--- START ---

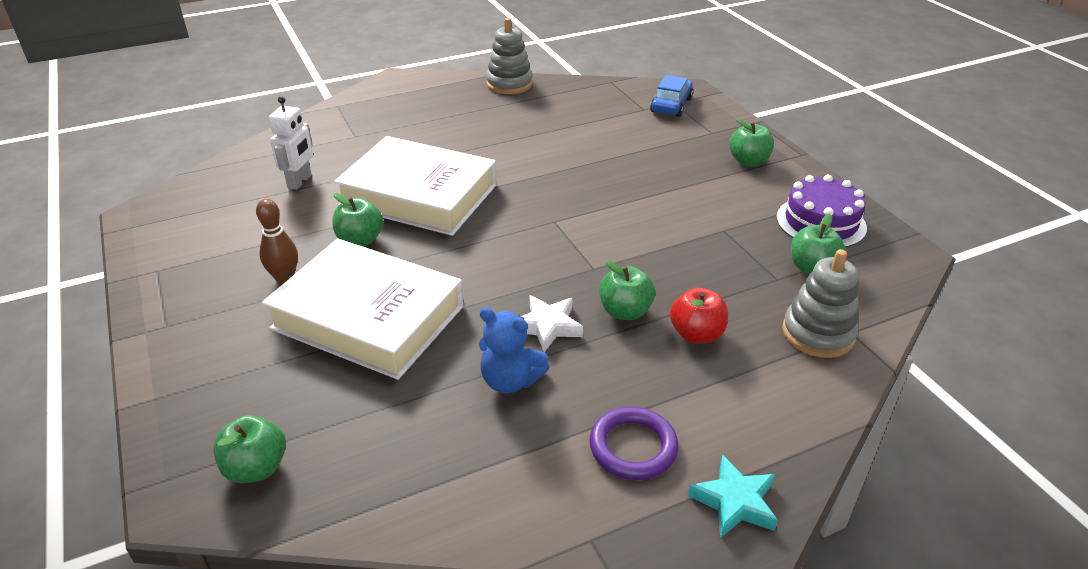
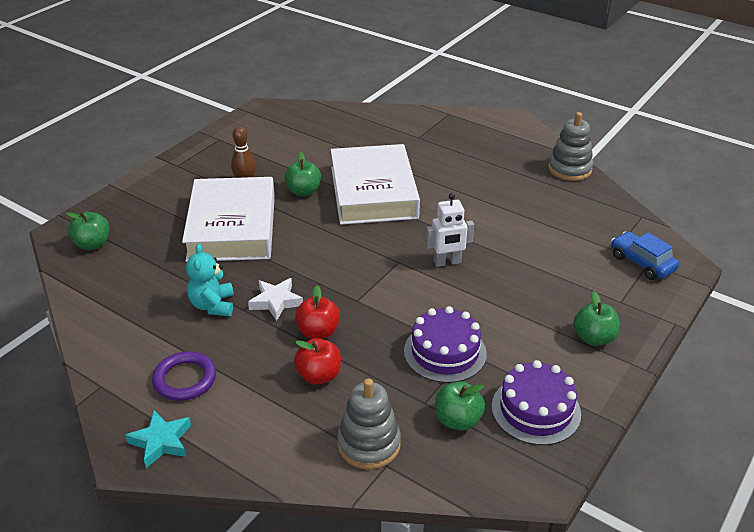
camera: 60 degrees right, 0 degrees up
white robot [269,96,313,190] -> white robot moved to [426,193,474,267]
blue teddy bear [479,307,549,393] -> turquoise teddy bear [186,243,234,316]
green apple [599,260,655,320] -> red apple [295,285,340,339]
blue car [650,75,693,117] -> blue car turned 120 degrees counterclockwise [611,231,679,280]
none -> purple cake [404,306,487,383]

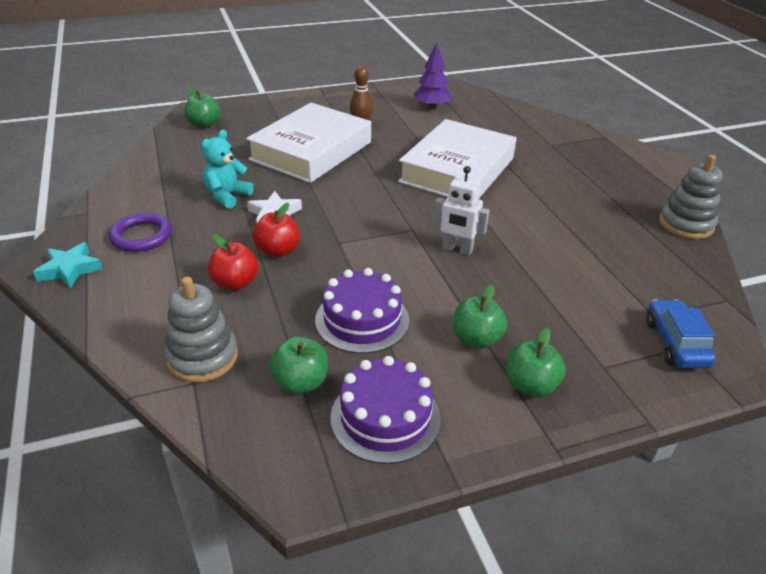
camera: 35 degrees right, 0 degrees up
green apple [284,152,321,196] -> green apple moved to [453,285,508,349]
none -> purple tree [413,43,452,109]

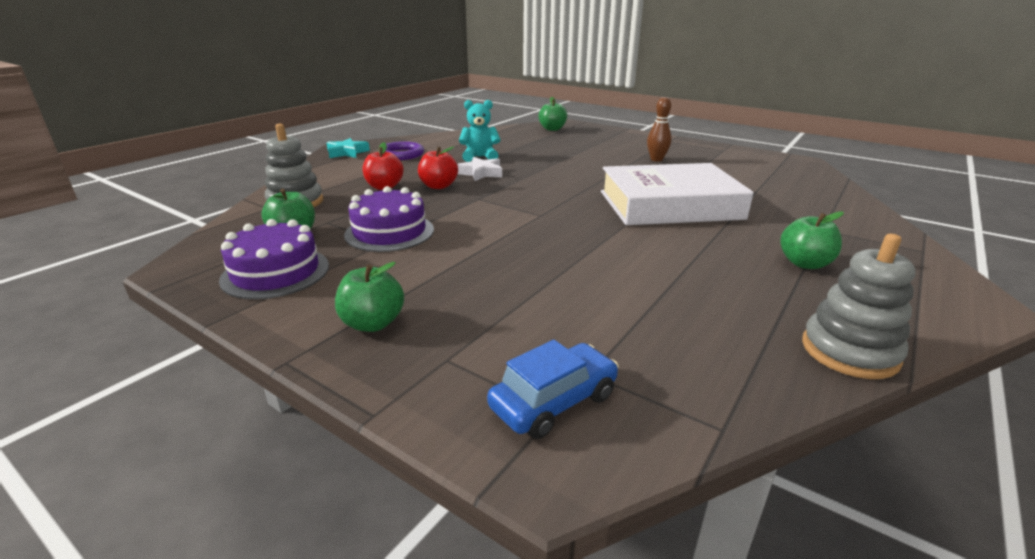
camera: 55 degrees right, 10 degrees down
white book [246,103,371,183] -> none
purple tree [413,43,452,109] -> none
white robot [433,166,489,255] -> none
green apple [453,285,508,349] -> green apple moved to [780,211,844,269]

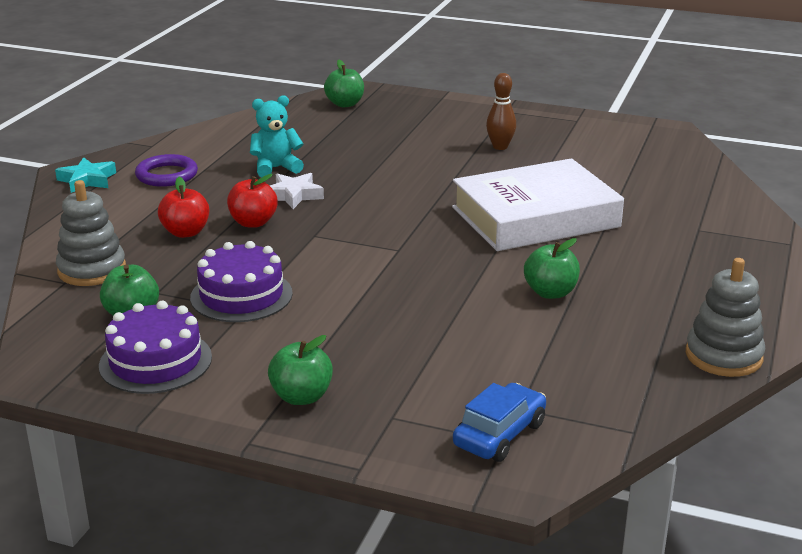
camera: 15 degrees left, 0 degrees up
green apple [780,211,844,269] -> green apple moved to [524,238,580,299]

--- END ---

◆ Work instruction ◆
The string "apple" marks the lines to copy; report each of them from the data above.

◆ Result below ◆
green apple [599,260,655,320] -> red apple [295,285,340,339]
green apple [284,152,321,196] -> green apple moved to [453,285,508,349]
green apple [453,285,508,349] -> green apple moved to [780,211,844,269]
green apple [780,211,844,269] -> green apple moved to [524,238,580,299]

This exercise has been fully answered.